▶ GOAL OF THE EXERCISE: Count the lines in the entries below that mention the string "tabuven", then write that number by itself.

▶ DATA SECTION:

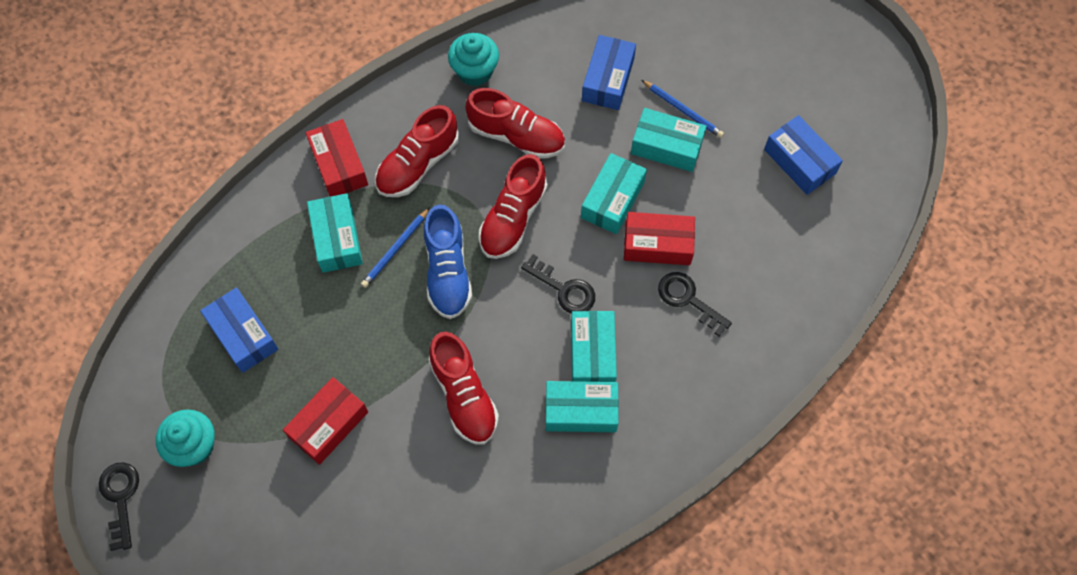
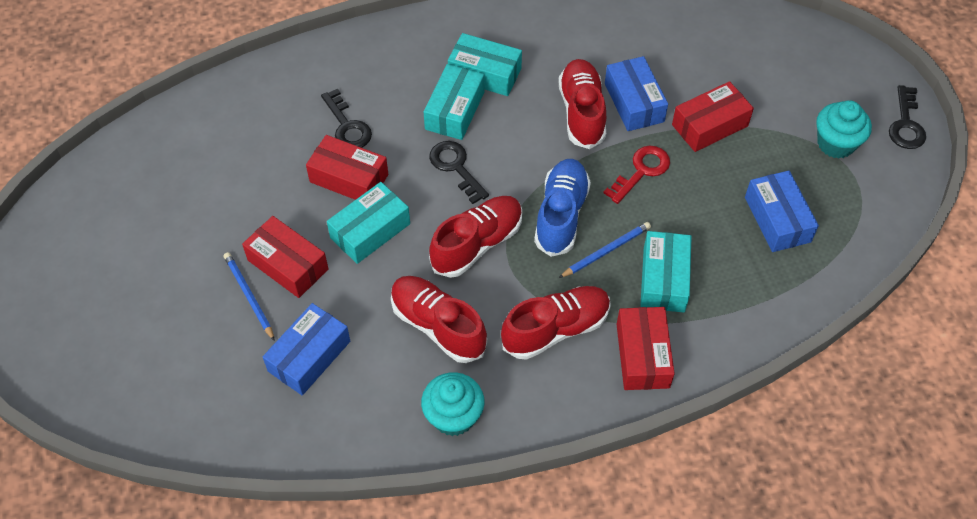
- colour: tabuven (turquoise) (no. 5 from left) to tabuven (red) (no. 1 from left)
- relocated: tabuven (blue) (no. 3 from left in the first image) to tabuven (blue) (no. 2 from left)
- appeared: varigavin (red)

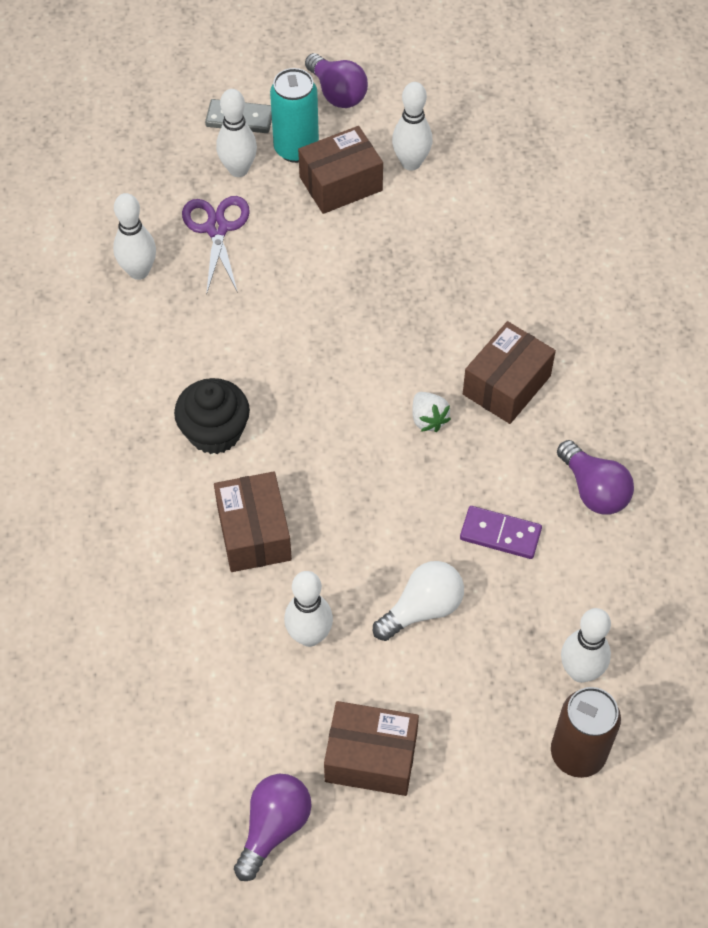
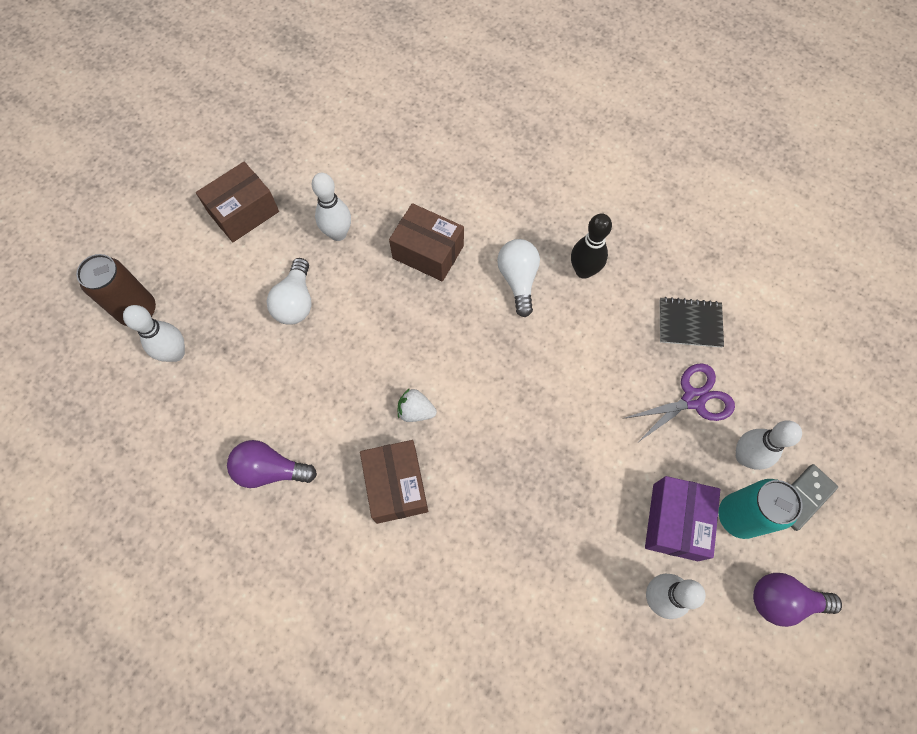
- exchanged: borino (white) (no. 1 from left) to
---
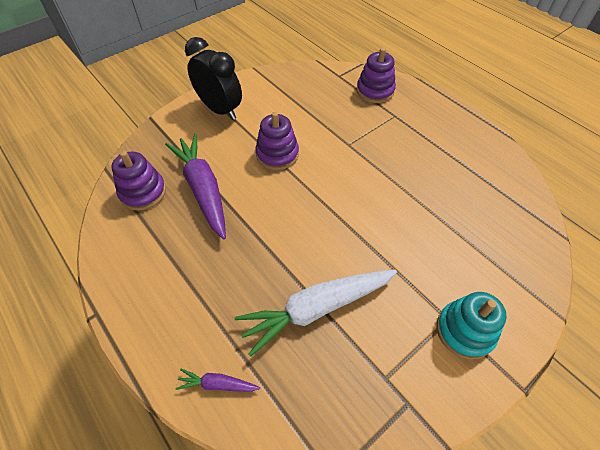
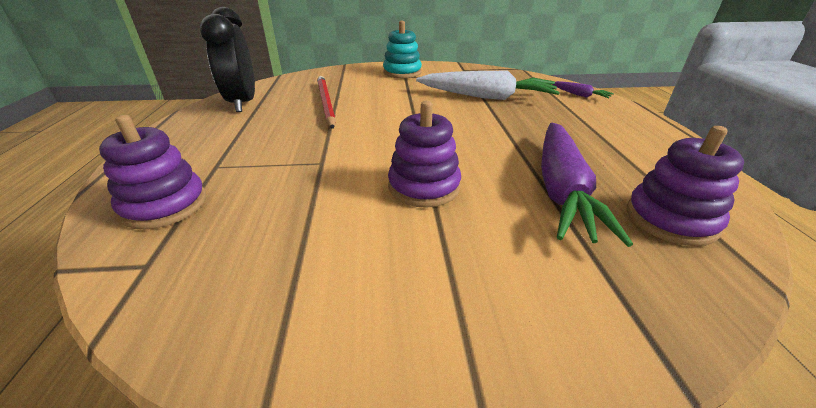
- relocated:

▶ SOLUTION BELOW: 2